Start of Task inputs

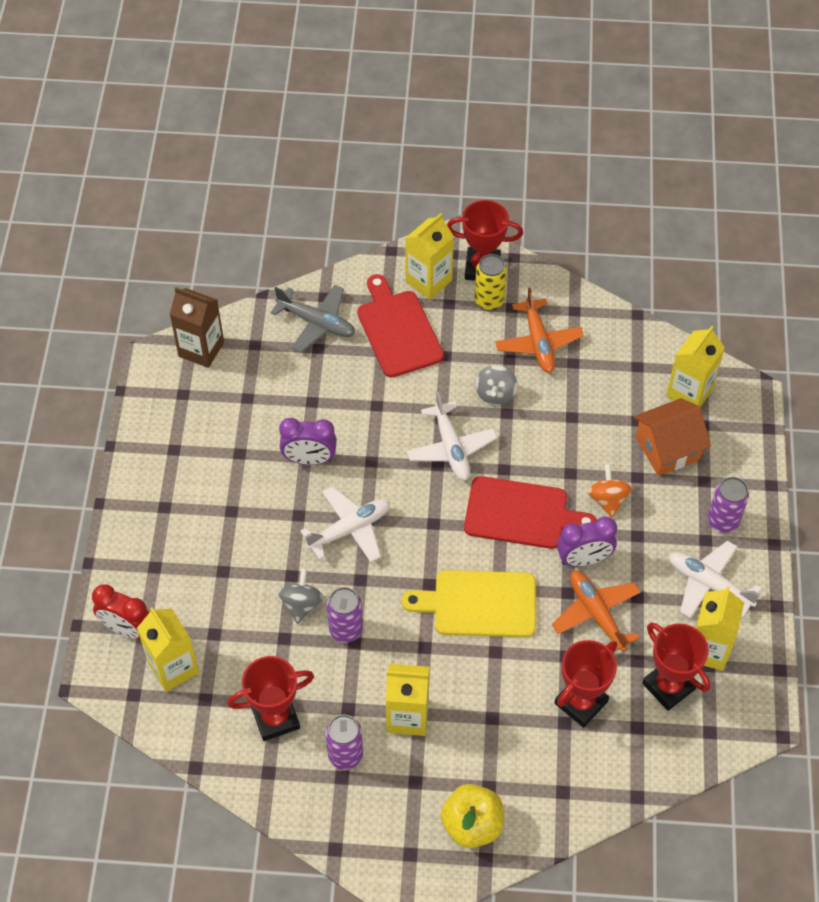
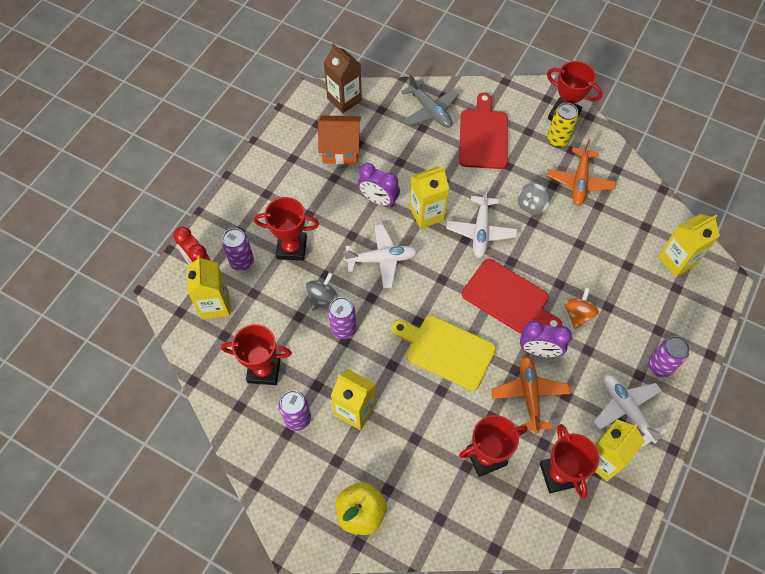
camera: 25 degrees right, 5 degrees up
(179, 602) = (242, 262): none -> purple can
(232, 560) = (292, 248): none -> red trophy
(428, 281) = (521, 111): yellow carton -> yellow carton (427, 214)
(667, 448) = (641, 295): orange house -> orange house (340, 149)

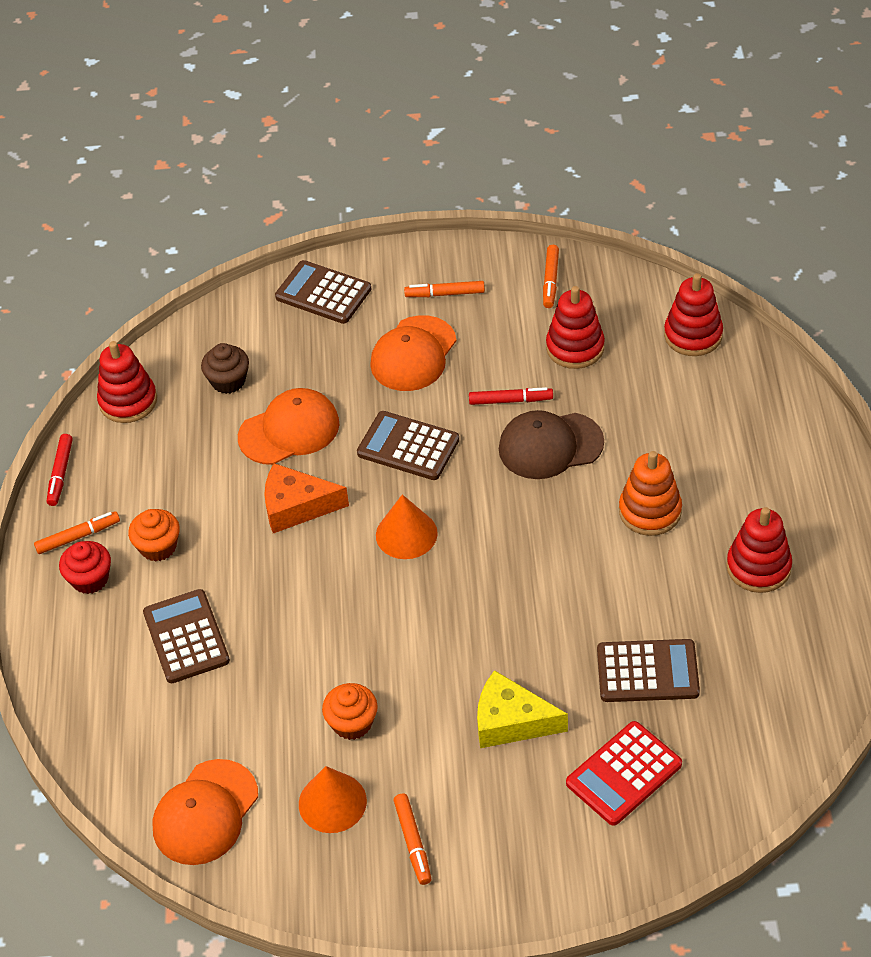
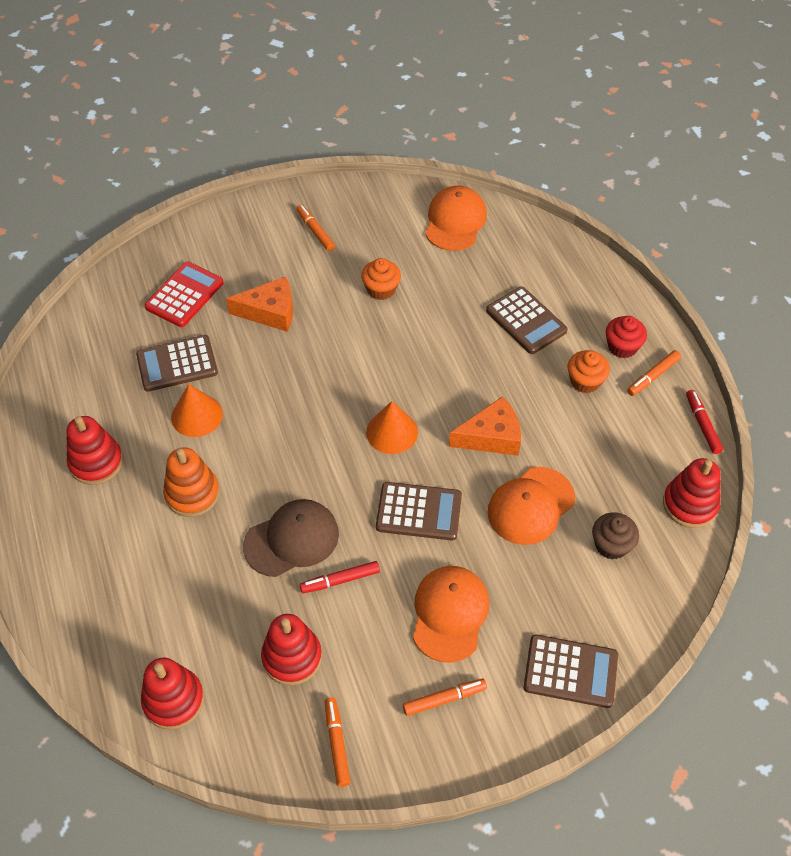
camera: 160 degrees right, 5 degrees up
(332, 802) = (375, 242): orange cone -> orange cone (197, 415)
(511, 721) = (270, 312): yellow cheese -> orange cheese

End of Task inputs

Exercise goal = Please copy out every line in the listing that has the string "none".

Solution for this problem =
(179, 602) = (242, 262): none -> purple can
(232, 560) = (292, 248): none -> red trophy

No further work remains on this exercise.